→ **Dataset records**
-----

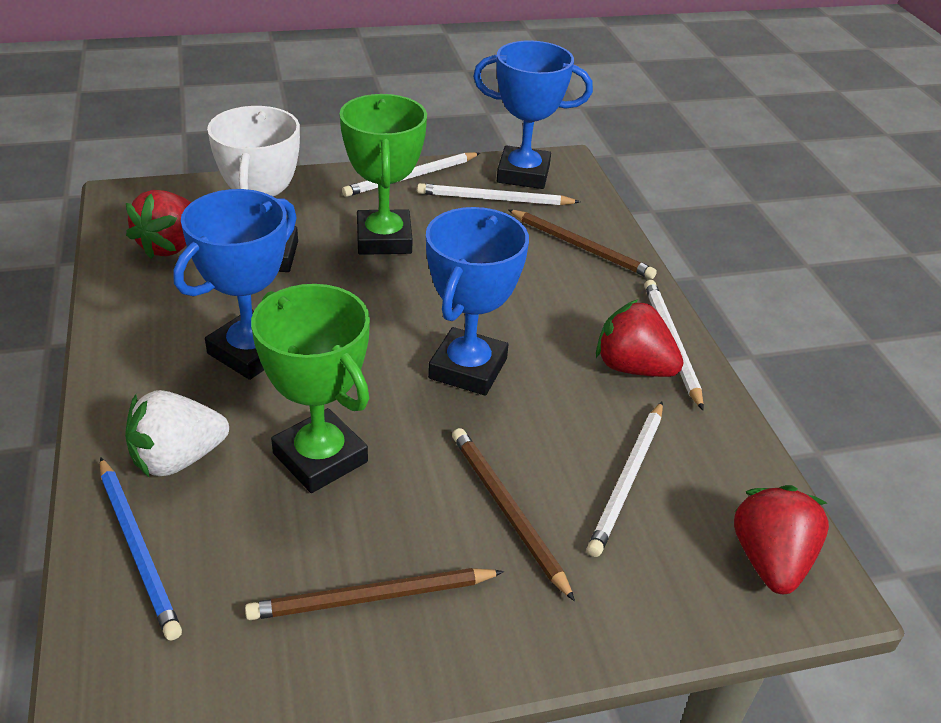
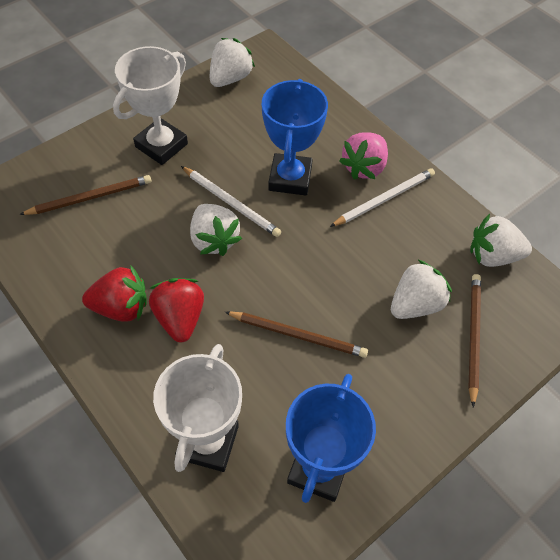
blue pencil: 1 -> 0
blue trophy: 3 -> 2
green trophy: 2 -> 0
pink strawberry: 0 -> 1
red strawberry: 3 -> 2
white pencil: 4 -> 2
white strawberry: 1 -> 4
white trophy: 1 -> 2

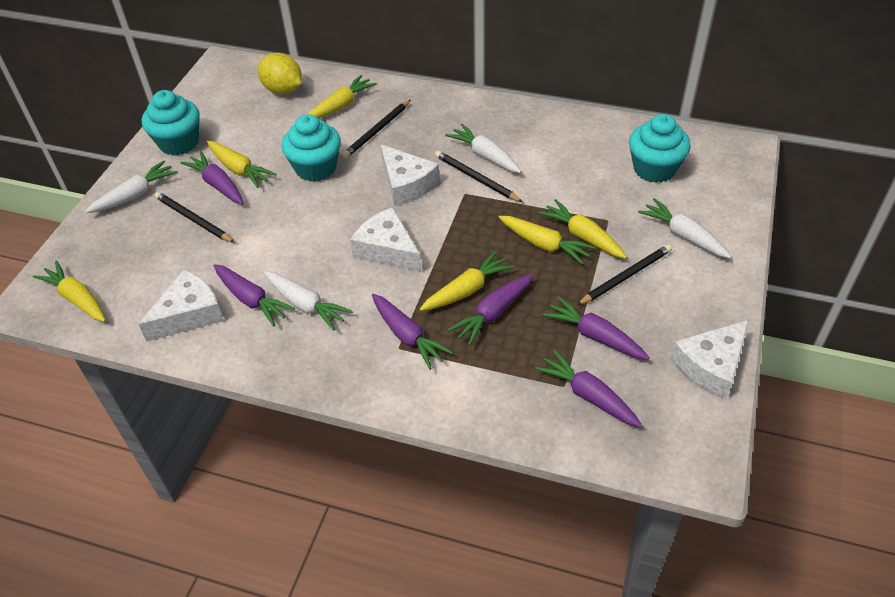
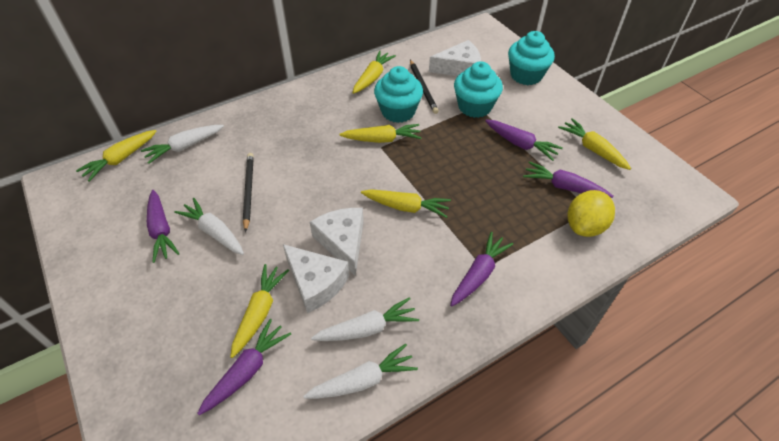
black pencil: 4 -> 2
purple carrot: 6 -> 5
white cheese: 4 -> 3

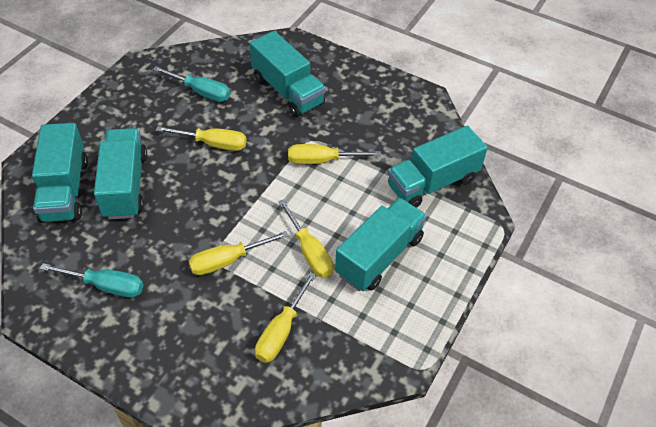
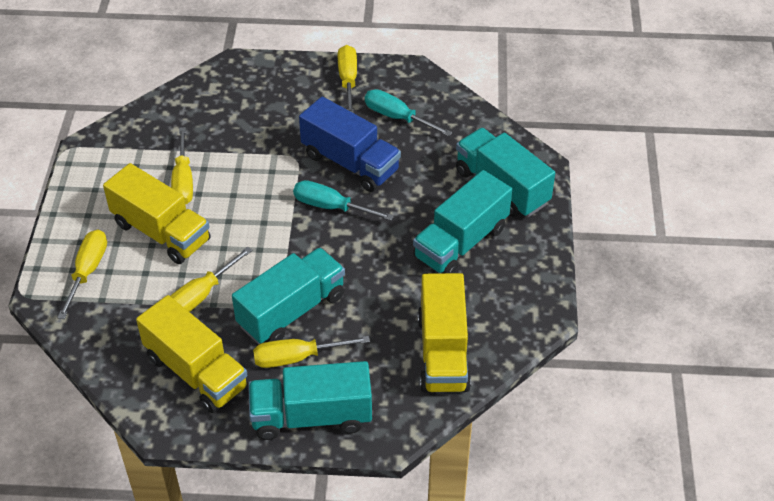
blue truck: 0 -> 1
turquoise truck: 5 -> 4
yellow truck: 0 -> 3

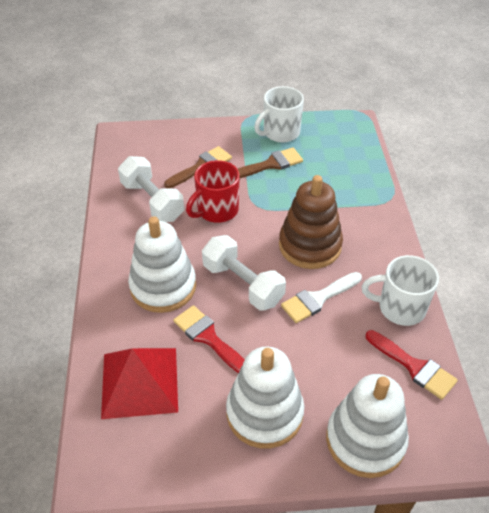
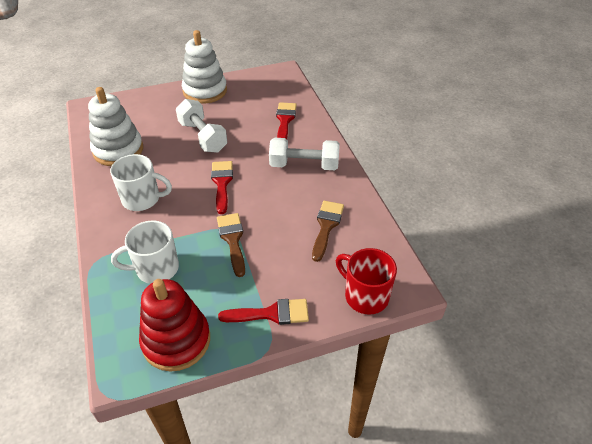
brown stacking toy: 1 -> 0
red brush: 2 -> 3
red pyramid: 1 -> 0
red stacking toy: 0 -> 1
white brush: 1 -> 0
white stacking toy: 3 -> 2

-----

→ **WHAT NEEDS TO BE DONE**
The copy must match every line of the data exactly and contain no pictures.

→ **RESPONSE BOX**
blue pencil: 1 -> 0
blue trophy: 3 -> 2
green trophy: 2 -> 0
pink strawberry: 0 -> 1
red strawberry: 3 -> 2
white pencil: 4 -> 2
white strawberry: 1 -> 4
white trophy: 1 -> 2

black pencil: 4 -> 2
purple carrot: 6 -> 5
white cheese: 4 -> 3

blue truck: 0 -> 1
turquoise truck: 5 -> 4
yellow truck: 0 -> 3

brown stacking toy: 1 -> 0
red brush: 2 -> 3
red pyramid: 1 -> 0
red stacking toy: 0 -> 1
white brush: 1 -> 0
white stacking toy: 3 -> 2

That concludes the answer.